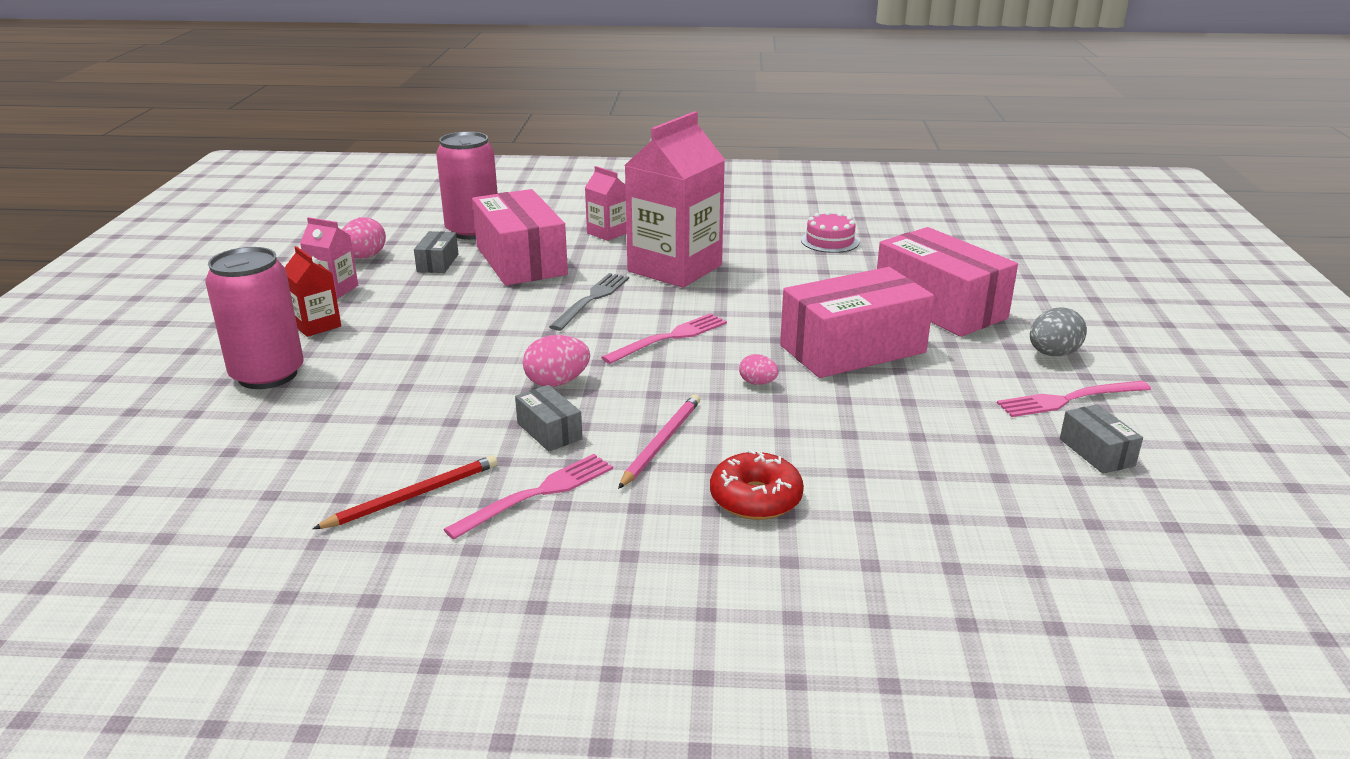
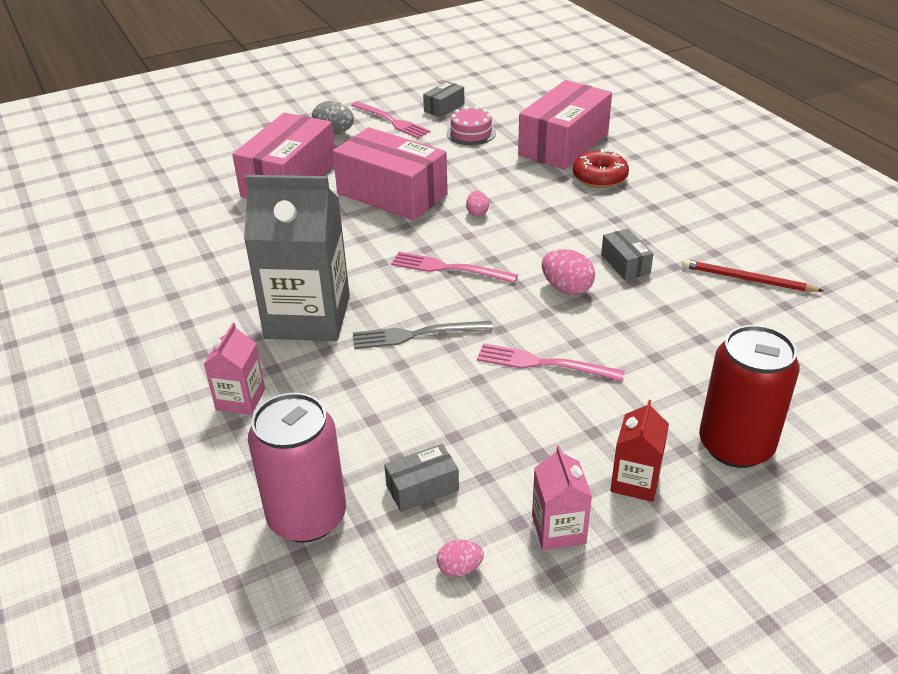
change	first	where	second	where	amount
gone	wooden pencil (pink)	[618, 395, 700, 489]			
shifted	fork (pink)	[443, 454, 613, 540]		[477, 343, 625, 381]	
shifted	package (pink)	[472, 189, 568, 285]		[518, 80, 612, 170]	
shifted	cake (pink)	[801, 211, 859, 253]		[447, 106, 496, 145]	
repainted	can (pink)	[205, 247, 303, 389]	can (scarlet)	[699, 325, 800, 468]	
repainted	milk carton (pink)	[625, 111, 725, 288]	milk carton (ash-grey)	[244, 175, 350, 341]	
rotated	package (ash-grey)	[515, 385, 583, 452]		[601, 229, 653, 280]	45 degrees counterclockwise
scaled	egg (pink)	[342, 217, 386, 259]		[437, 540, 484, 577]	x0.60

== Task directions ==
Exactly and exclusively, repeat the lines from the line that contains "175, 350, 341]" through the end of the records, both ends included.

== Worked solution ==
repainted	milk carton (pink)	[625, 111, 725, 288]	milk carton (ash-grey)	[244, 175, 350, 341]	
rotated	package (ash-grey)	[515, 385, 583, 452]		[601, 229, 653, 280]	45 degrees counterclockwise
scaled	egg (pink)	[342, 217, 386, 259]		[437, 540, 484, 577]	x0.60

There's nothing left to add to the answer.